START GIVEN INFORMATION

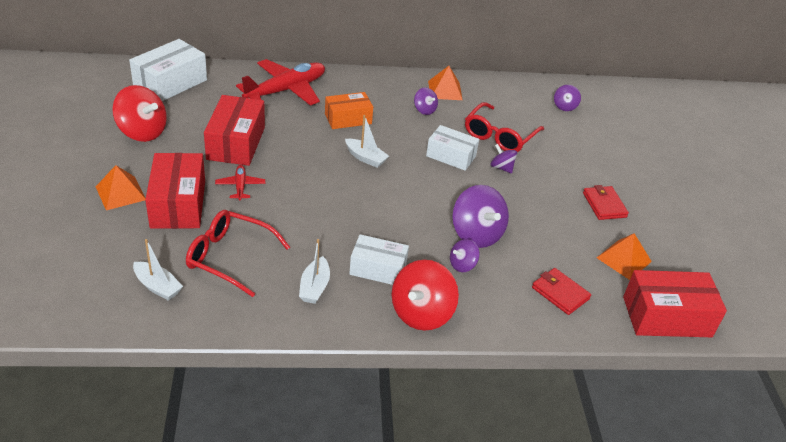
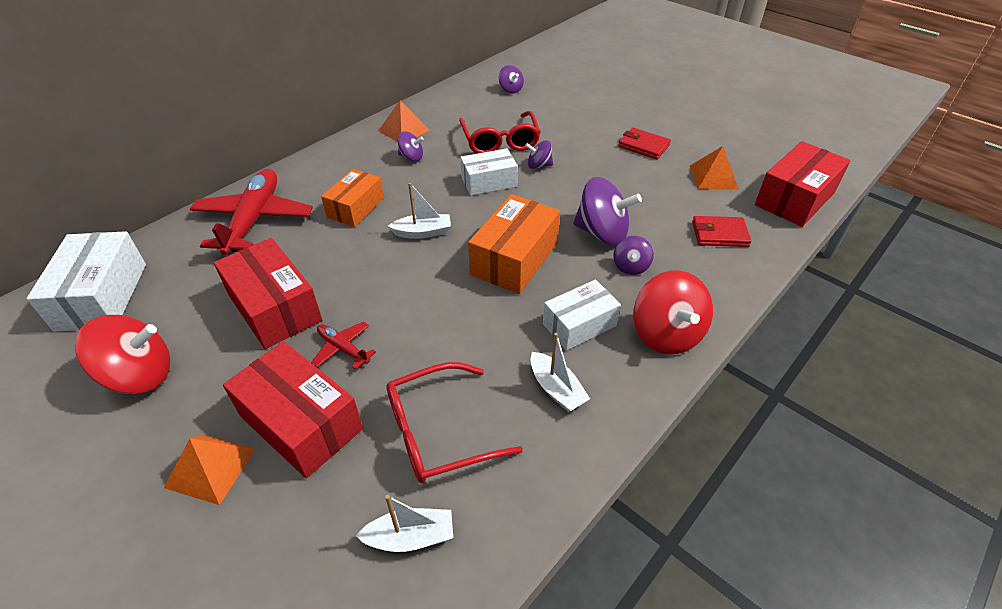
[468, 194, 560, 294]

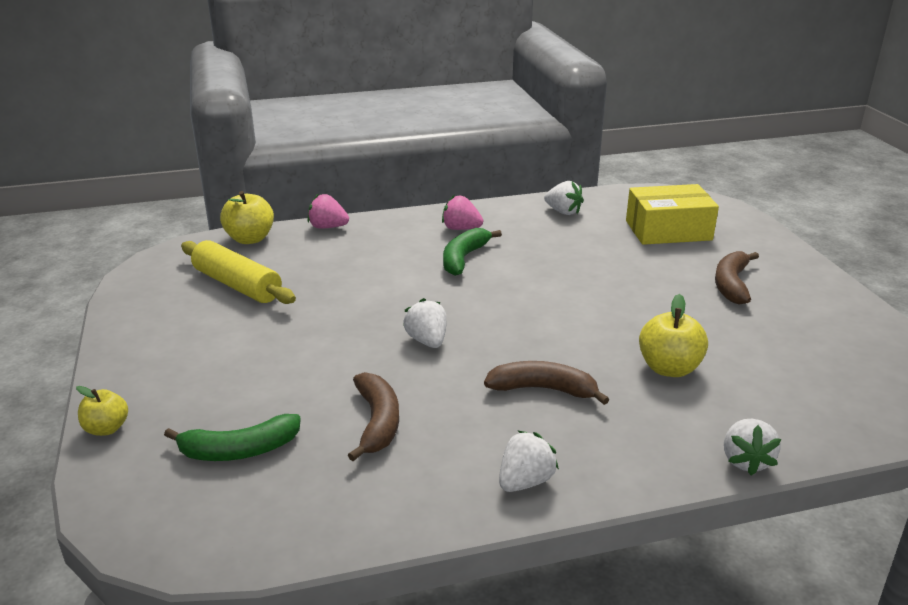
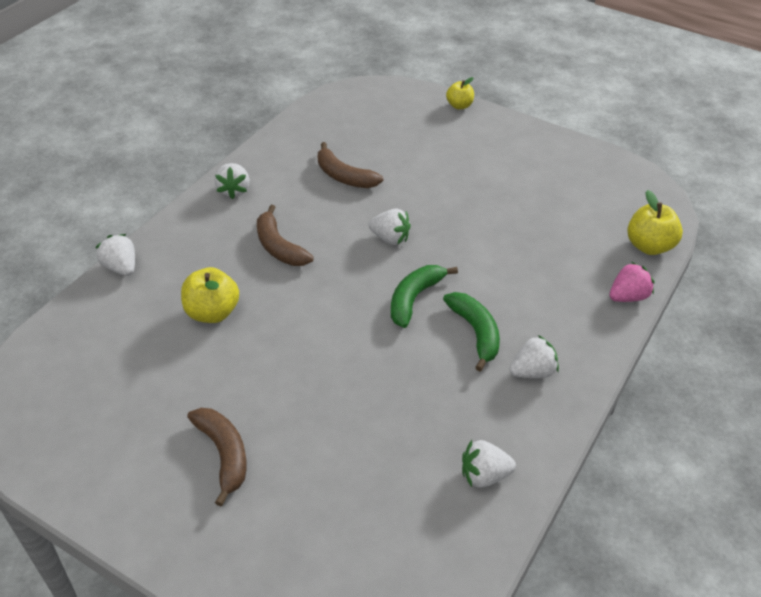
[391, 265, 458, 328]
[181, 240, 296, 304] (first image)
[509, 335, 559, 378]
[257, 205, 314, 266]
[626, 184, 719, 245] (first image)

END GIVEN INFORMATION

### WHAT TO DO
Leaving every picture out, output the data exactly as it stands.

### TASK ANSWER
[468, 194, 560, 294]

[391, 265, 458, 328]
[181, 240, 296, 304] (first image)
[509, 335, 559, 378]
[257, 205, 314, 266]
[626, 184, 719, 245] (first image)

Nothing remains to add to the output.